[Task goal] Your task is to copy each line in the listing that includes the word "TEMP".

[Records for processing]
= = =
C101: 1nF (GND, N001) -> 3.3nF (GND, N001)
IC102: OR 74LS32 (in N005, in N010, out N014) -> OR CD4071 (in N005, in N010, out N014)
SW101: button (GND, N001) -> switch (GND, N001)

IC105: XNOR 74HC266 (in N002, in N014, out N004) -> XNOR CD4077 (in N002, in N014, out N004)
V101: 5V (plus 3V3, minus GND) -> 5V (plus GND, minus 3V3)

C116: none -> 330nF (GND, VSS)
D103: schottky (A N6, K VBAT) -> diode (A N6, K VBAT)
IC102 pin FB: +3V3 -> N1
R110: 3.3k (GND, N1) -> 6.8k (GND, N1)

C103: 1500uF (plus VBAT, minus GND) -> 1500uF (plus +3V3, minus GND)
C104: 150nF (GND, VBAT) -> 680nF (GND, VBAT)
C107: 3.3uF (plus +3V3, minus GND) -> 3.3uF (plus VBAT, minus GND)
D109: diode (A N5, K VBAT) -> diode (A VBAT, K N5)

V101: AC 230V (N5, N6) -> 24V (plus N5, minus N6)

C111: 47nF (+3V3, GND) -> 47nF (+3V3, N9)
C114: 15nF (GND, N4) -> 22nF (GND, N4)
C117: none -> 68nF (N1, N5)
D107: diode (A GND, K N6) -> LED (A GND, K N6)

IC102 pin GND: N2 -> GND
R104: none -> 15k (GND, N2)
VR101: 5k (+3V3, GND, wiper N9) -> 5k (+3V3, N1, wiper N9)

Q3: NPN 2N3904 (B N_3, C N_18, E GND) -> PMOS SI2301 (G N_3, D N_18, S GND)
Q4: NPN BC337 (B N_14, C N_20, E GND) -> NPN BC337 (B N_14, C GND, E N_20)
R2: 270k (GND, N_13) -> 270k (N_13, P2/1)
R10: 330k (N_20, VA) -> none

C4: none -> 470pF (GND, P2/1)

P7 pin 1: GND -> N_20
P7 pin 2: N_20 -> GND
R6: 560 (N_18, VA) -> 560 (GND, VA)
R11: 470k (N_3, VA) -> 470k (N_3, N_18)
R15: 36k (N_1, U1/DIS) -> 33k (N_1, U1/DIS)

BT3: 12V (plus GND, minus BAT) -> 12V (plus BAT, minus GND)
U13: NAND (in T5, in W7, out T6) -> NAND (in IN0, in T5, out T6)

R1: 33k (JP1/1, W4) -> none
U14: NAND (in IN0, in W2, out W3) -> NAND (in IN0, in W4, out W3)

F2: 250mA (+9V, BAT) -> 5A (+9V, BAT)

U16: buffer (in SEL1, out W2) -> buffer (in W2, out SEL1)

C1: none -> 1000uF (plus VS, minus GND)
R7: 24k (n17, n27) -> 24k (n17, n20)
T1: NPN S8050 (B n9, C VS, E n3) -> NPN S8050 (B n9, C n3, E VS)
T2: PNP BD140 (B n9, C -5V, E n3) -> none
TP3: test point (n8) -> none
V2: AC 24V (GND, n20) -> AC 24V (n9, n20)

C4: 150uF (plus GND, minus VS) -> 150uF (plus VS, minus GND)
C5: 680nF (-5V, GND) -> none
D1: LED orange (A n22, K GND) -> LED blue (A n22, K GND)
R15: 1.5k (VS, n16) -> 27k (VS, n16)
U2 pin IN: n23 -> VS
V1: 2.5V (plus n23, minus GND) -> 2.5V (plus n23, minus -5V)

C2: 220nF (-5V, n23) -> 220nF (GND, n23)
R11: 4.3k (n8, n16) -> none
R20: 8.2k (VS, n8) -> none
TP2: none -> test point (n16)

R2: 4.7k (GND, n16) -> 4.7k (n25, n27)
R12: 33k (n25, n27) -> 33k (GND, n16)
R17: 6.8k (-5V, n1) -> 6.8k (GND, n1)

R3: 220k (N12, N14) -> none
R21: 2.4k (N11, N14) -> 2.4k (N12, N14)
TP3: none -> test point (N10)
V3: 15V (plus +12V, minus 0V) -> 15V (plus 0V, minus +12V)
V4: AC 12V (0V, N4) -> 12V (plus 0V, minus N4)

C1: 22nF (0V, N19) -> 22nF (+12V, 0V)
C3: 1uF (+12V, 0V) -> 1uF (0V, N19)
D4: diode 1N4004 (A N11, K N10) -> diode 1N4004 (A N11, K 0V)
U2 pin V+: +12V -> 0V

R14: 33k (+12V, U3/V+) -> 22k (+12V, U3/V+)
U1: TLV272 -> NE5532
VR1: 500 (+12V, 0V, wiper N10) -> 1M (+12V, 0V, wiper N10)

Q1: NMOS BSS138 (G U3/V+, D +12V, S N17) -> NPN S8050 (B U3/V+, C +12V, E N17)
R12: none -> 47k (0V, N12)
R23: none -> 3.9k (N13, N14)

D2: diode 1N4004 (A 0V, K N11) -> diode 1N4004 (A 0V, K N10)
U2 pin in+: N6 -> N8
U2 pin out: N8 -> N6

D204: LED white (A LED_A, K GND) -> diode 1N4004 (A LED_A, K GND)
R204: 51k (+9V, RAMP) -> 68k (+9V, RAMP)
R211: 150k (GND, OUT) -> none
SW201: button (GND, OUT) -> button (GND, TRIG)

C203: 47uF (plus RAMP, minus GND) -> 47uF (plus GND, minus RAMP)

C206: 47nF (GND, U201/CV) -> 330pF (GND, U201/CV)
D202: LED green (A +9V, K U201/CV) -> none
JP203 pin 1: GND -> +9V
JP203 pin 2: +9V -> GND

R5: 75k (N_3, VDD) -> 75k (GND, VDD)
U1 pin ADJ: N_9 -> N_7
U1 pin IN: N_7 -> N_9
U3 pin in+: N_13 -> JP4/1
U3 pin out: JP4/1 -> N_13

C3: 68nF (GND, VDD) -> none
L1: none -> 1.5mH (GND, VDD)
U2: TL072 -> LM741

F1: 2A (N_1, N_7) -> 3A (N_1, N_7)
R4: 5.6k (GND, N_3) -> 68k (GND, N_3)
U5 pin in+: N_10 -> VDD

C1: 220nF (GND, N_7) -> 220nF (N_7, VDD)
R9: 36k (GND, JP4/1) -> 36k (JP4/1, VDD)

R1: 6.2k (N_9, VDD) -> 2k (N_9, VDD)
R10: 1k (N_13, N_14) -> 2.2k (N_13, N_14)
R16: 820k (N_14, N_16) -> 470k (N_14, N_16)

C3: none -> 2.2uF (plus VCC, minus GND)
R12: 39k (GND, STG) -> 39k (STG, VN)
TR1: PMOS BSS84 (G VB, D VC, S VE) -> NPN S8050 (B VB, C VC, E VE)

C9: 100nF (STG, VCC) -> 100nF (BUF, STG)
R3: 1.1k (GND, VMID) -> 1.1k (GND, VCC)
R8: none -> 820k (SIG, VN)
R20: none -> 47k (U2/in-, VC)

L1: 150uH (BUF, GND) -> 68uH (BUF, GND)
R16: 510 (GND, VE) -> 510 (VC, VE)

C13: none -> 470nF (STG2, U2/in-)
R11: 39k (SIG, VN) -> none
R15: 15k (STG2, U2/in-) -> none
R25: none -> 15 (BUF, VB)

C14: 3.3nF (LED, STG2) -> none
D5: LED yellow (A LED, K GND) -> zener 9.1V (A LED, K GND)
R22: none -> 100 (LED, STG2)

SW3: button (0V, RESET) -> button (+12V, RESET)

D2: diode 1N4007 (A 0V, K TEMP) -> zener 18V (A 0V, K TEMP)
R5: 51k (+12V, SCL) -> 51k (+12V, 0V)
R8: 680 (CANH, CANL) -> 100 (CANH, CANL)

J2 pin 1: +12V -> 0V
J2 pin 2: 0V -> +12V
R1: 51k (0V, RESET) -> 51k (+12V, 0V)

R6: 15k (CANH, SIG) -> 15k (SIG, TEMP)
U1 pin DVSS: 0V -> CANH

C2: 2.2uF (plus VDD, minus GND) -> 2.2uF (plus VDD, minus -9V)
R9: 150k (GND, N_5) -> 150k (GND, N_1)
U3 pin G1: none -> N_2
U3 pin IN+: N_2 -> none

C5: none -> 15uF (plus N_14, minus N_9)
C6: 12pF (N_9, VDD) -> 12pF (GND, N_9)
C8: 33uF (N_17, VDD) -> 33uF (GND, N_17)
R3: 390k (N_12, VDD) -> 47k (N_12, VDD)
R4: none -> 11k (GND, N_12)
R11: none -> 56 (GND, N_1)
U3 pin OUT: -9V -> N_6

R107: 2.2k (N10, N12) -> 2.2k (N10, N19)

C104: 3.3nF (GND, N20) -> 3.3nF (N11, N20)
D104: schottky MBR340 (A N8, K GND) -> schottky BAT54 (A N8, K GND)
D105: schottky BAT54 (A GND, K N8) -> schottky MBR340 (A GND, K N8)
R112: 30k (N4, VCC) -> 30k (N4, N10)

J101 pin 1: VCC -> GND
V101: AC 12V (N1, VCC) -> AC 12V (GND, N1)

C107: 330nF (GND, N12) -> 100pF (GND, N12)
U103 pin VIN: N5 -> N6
= = =
[Task result]
D2: diode 1N4007 (A 0V, K TEMP) -> zener 18V (A 0V, K TEMP)
R6: 15k (CANH, SIG) -> 15k (SIG, TEMP)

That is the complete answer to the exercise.